:: DATA RECORDS

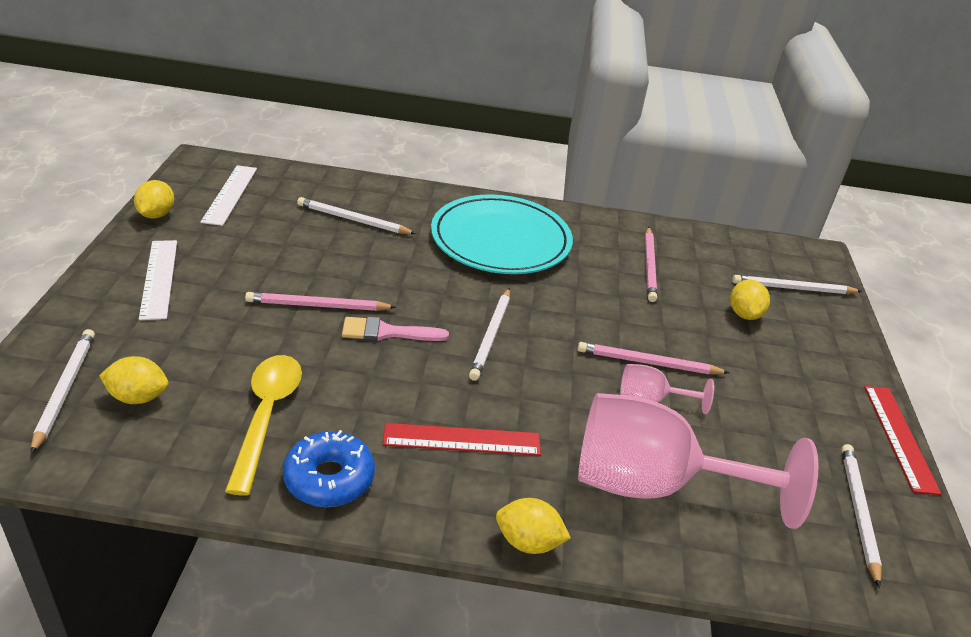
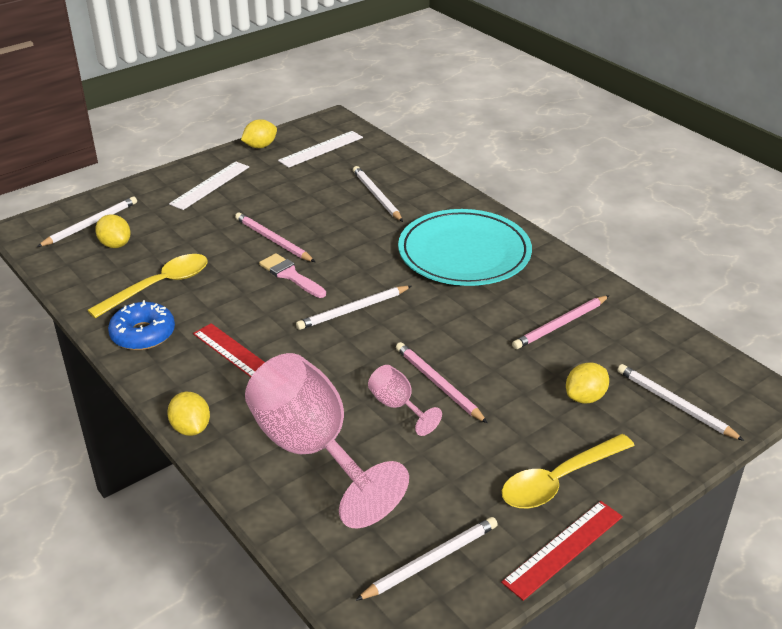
camera: 50 degrees right, 0 degrees up
none -> yellow spoon [502,434,635,509]

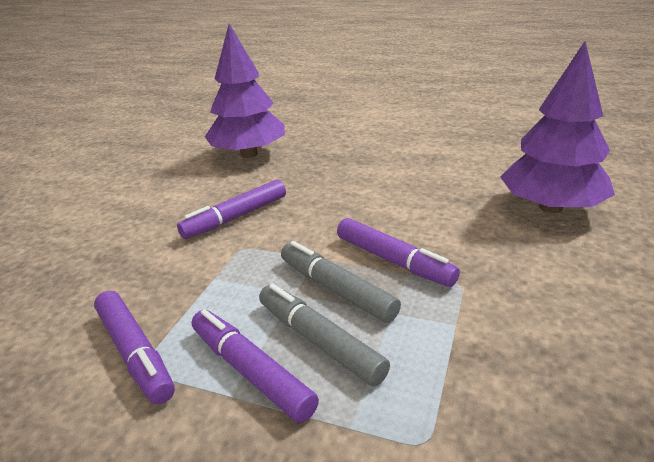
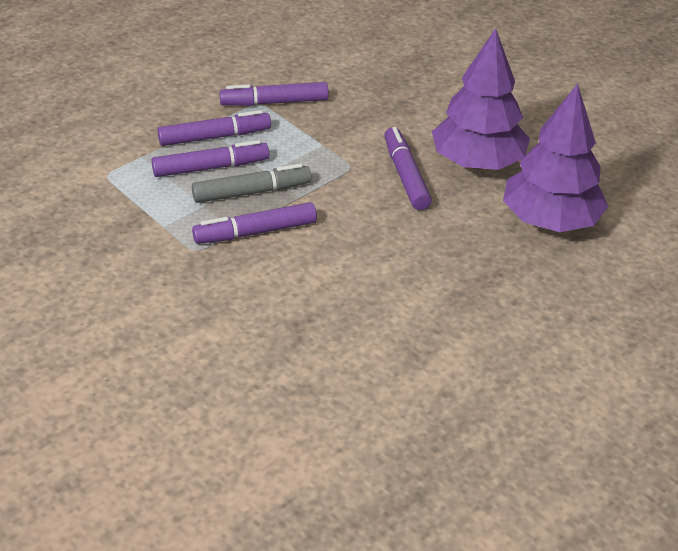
camera: 115 degrees right, 10 degrees up
grey marker [259,284,390,387] -> purple marker [151,140,269,177]
purple tree [500,41,615,213] -> purple tree moved to [432,28,530,170]

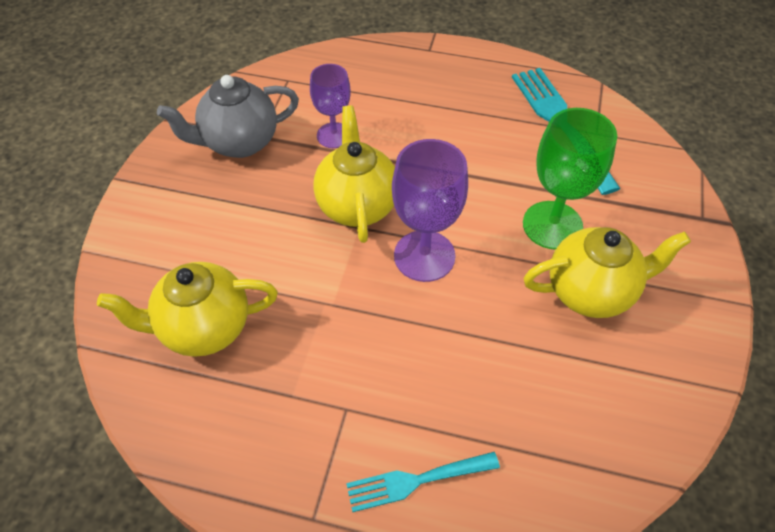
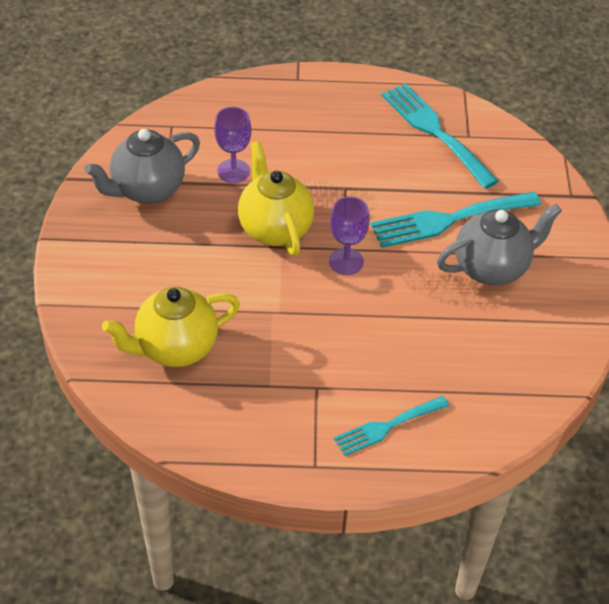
camera: 15 degrees left, 5 degrees down
purple goblet [392,139,468,282] -> purple goblet [329,196,370,275], size x0.64
green goblet [523,108,617,249] -> turquoise fork [371,192,541,248]
yellow teapot [523,227,691,318] -> grey teapot [437,203,562,286]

::::

» PROBLEM TO WORK ON: A complete answer lists each line of the data that holds the word "yellow".

» PROBLEM SOLUTION:
none -> yellow spoon [502,434,635,509]
yellow teapot [523,227,691,318] -> grey teapot [437,203,562,286]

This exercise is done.